§ Exercise prompt
Starting at the top line, print the entries below exactly as they are and skip every picture.

§ Given information
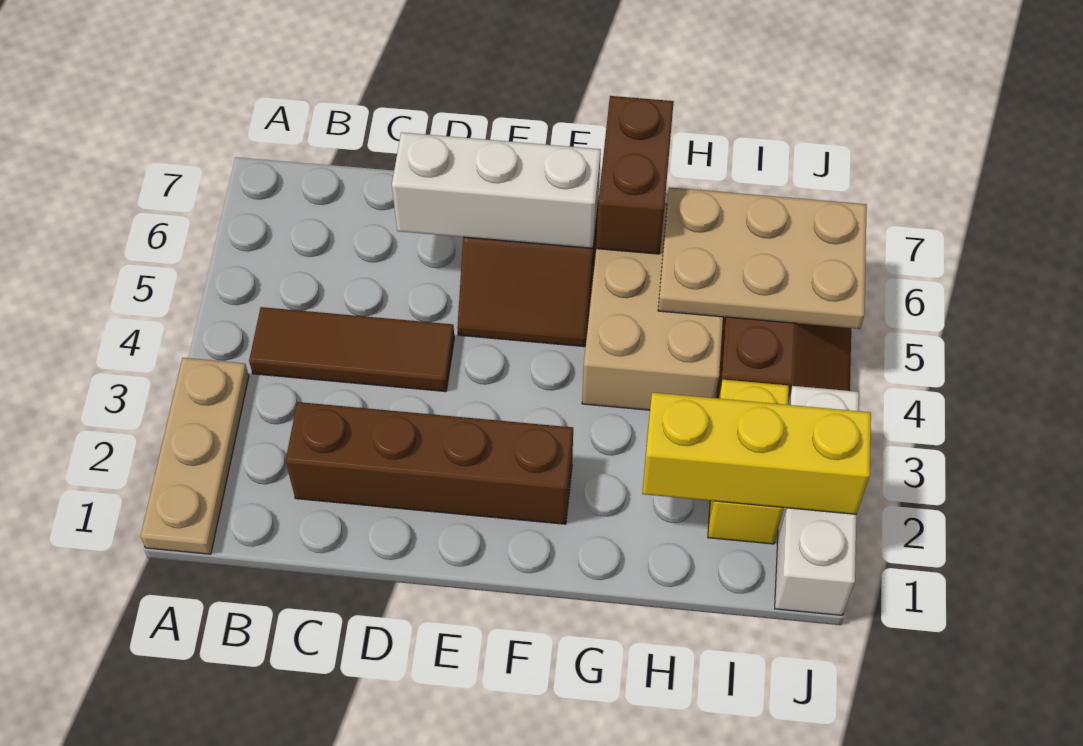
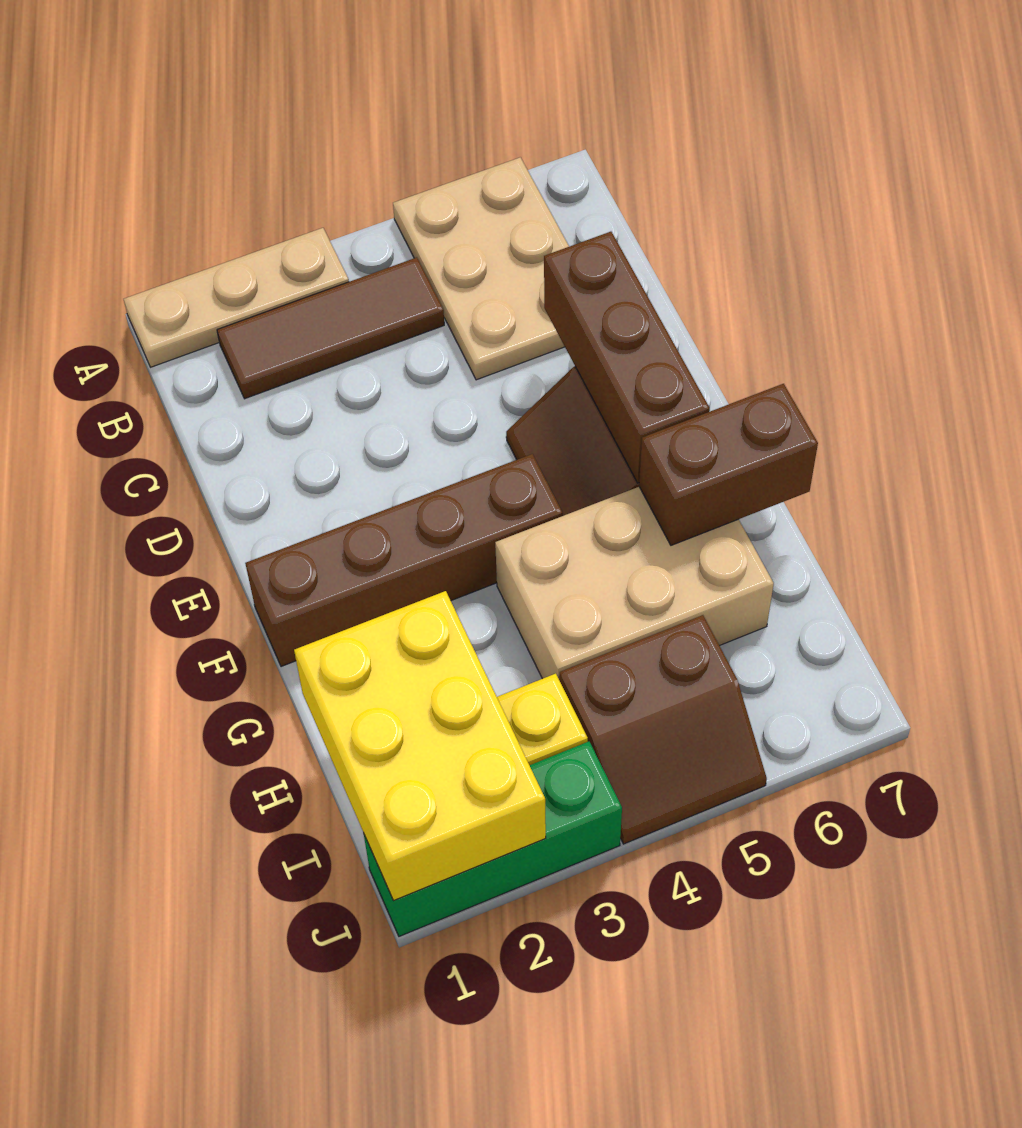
brown tile B4:D4 level 1 -> brown tile B2:B4 level 1
brown brick C2:F2 level 1 -> brown brick F1:F4 level 1
white brick D6:F6 level 2 -> brown brick D6:F6 level 2
yellow brick H2:J2 level 2 -> yellow brick H1:J2 level 2
tan plate H5:J6 level 2 -> tan plate A5:C6 level 1
white brick J1:J3 level 1 -> green brick J1:J3 level 1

§ Finished exercise
brown tile B4:D4 level 1 -> brown tile B2:B4 level 1
brown brick C2:F2 level 1 -> brown brick F1:F4 level 1
white brick D6:F6 level 2 -> brown brick D6:F6 level 2
yellow brick H2:J2 level 2 -> yellow brick H1:J2 level 2
tan plate H5:J6 level 2 -> tan plate A5:C6 level 1
white brick J1:J3 level 1 -> green brick J1:J3 level 1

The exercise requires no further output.